The answer should be one number: the count of lines in the listing below with "pink" in them.
(Beginning of Material to process)
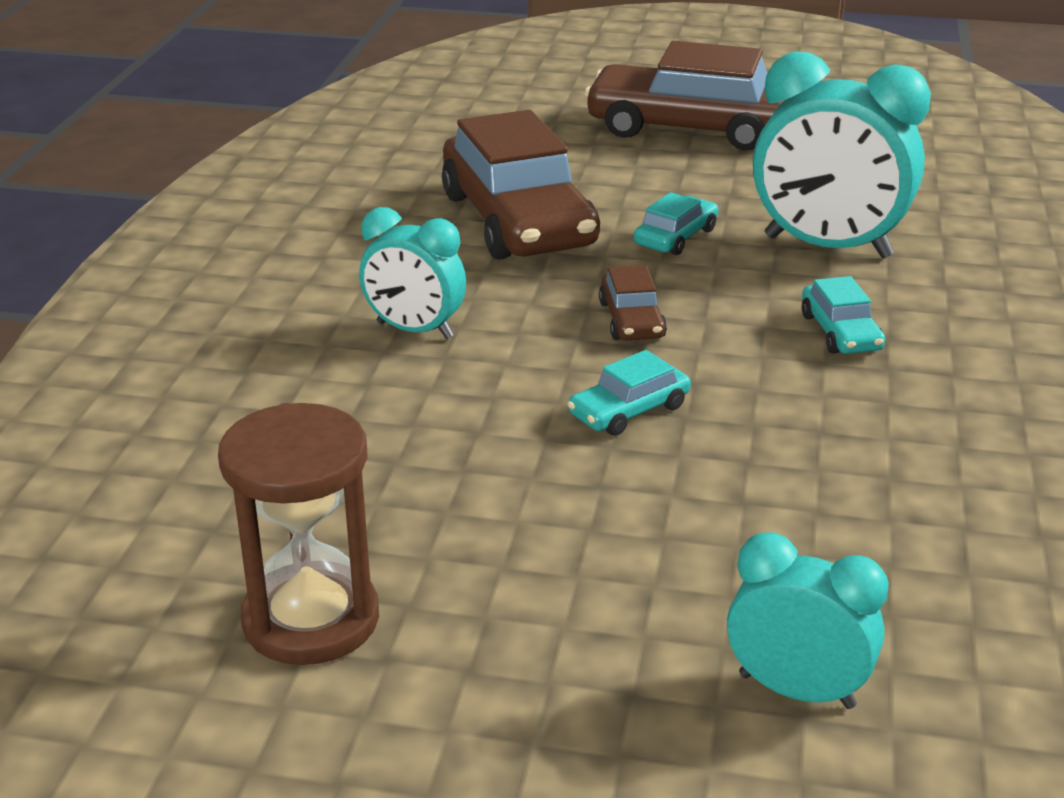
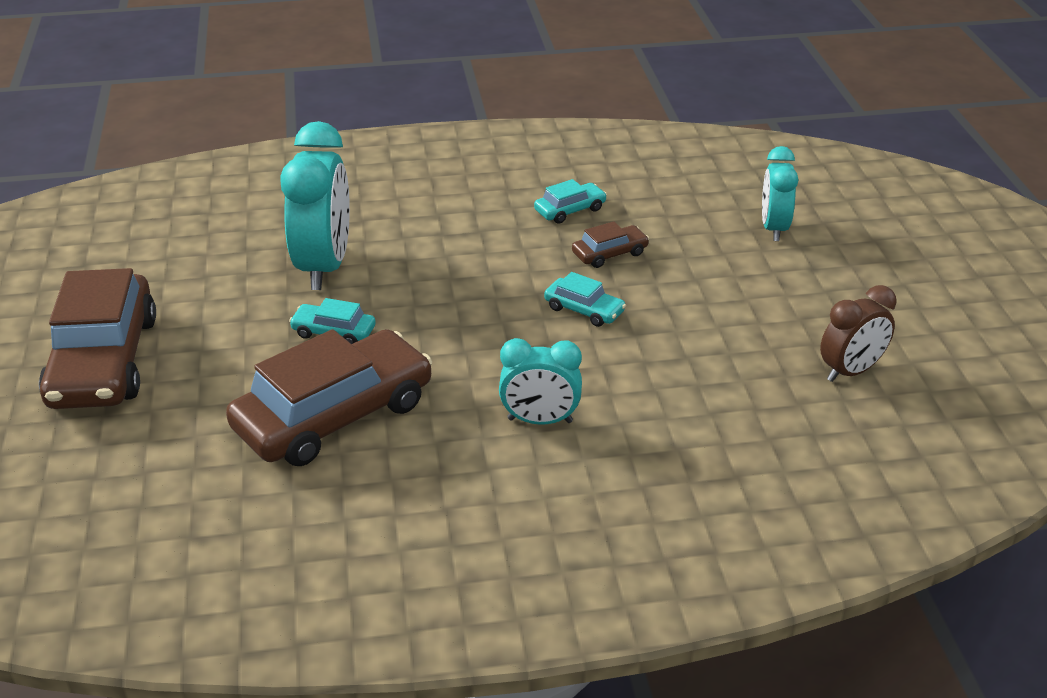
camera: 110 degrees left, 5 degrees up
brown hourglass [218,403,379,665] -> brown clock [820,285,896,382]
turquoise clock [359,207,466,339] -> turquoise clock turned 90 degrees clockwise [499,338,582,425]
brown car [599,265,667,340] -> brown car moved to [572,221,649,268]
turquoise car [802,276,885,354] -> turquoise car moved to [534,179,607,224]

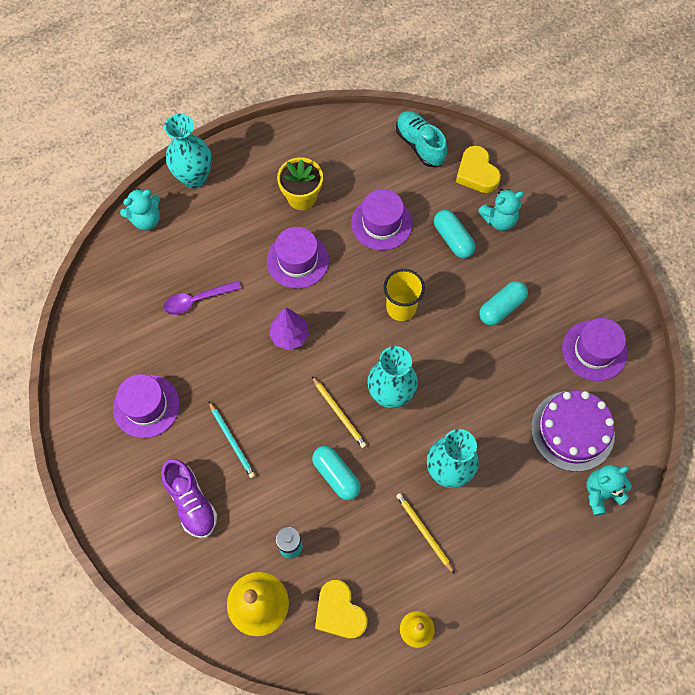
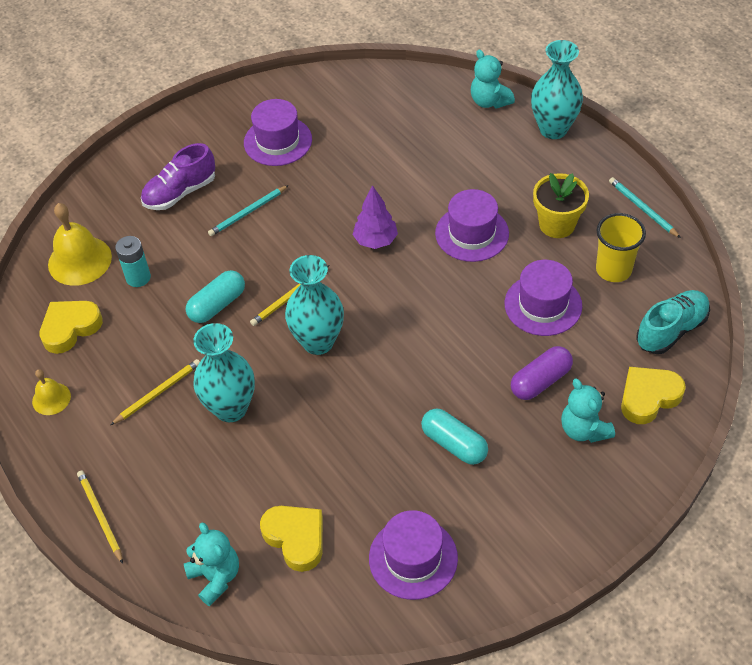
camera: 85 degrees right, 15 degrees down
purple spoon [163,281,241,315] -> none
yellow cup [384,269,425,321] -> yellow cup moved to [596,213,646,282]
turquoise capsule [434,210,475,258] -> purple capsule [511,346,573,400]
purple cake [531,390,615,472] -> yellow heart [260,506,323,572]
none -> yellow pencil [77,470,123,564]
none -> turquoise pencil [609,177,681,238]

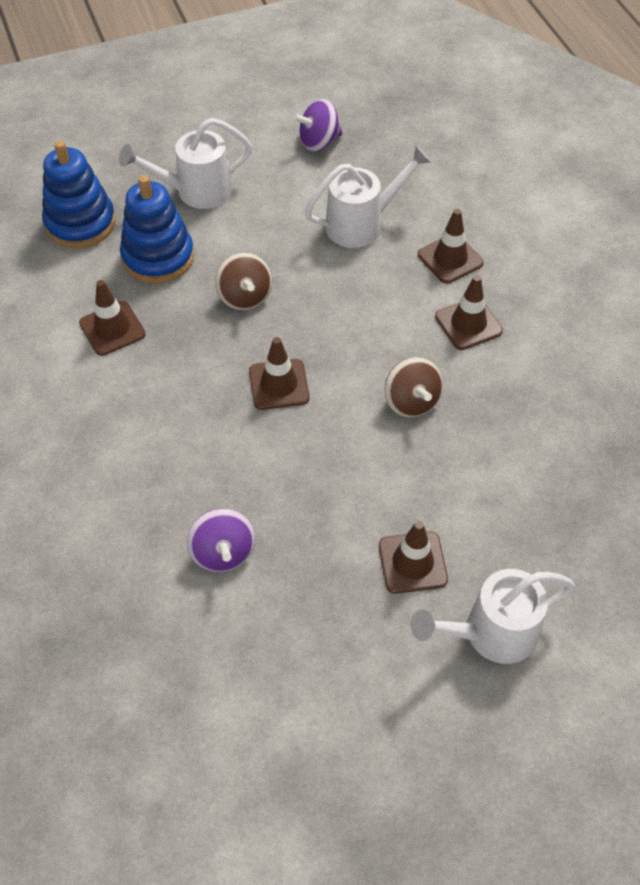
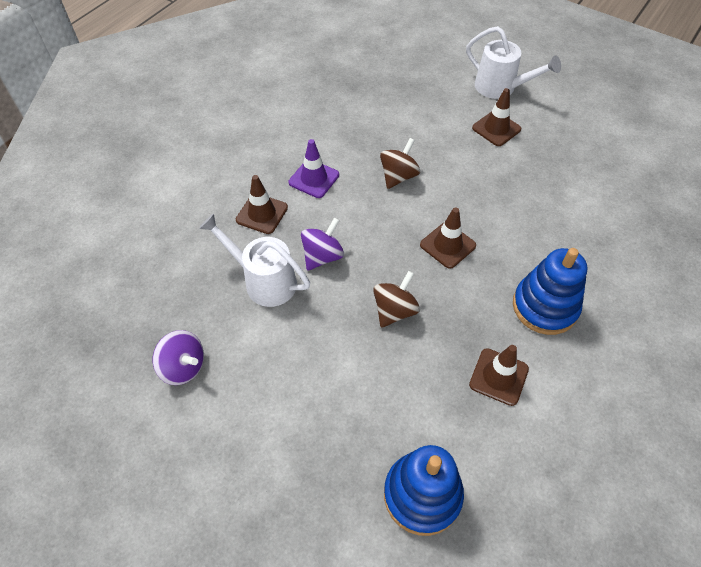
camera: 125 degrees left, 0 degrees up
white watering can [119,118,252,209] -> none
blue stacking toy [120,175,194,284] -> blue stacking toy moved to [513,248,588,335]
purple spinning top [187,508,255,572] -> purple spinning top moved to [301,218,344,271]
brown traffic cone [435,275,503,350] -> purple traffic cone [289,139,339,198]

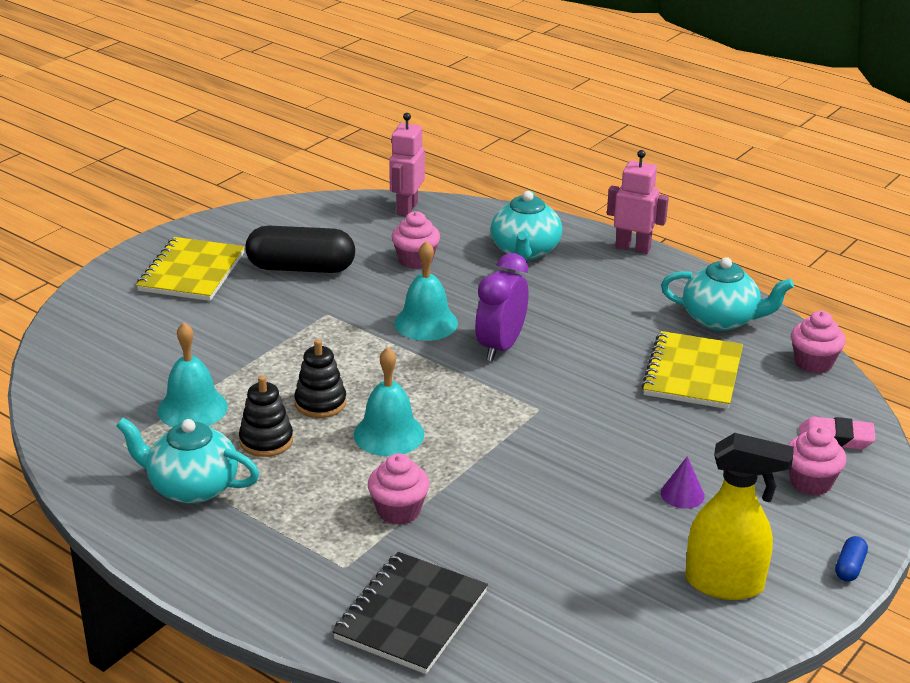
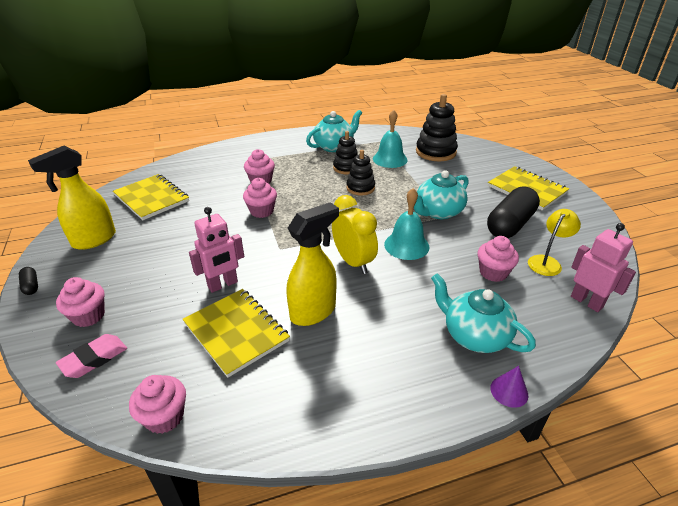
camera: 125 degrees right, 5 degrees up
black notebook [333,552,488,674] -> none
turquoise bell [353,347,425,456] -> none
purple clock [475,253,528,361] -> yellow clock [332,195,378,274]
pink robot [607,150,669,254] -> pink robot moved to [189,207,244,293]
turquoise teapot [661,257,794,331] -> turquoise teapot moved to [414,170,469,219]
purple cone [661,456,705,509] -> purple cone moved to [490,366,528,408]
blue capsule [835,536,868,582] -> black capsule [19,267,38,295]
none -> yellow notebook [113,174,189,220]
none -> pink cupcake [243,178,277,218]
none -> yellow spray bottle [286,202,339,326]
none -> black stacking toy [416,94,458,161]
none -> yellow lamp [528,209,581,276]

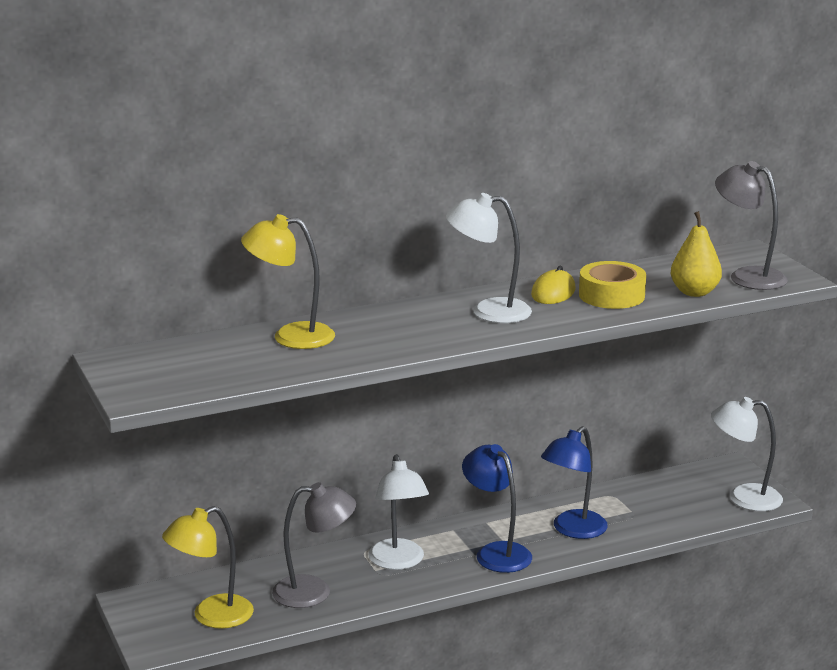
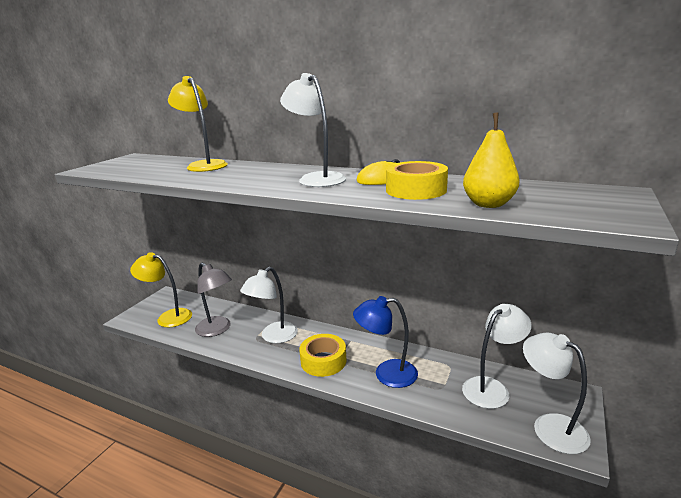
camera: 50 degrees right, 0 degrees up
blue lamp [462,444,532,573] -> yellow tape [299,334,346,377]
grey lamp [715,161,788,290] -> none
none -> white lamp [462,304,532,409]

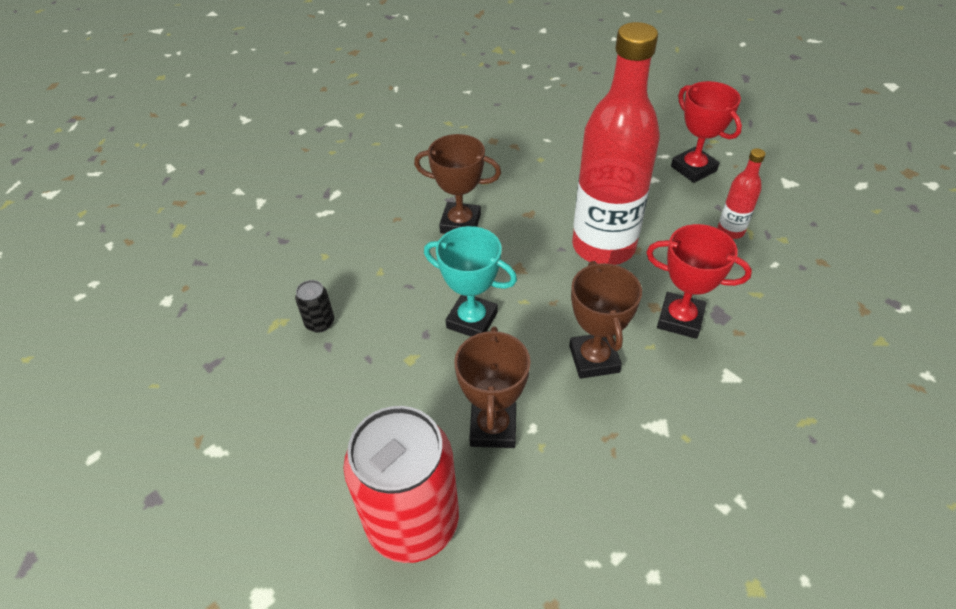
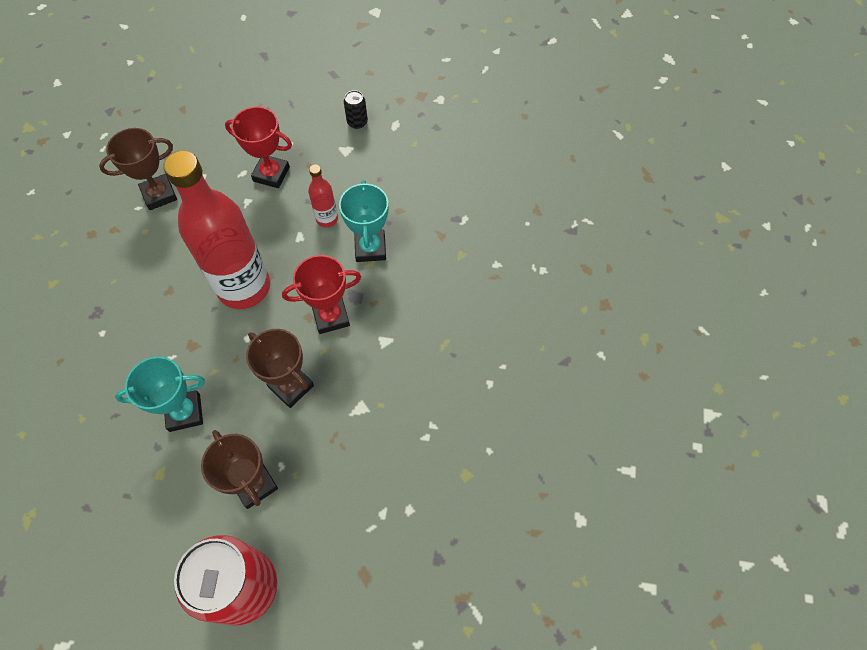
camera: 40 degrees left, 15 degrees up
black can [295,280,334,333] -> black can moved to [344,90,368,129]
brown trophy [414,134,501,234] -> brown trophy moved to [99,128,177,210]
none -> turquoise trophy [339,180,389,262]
(End of Material to process)
Result
2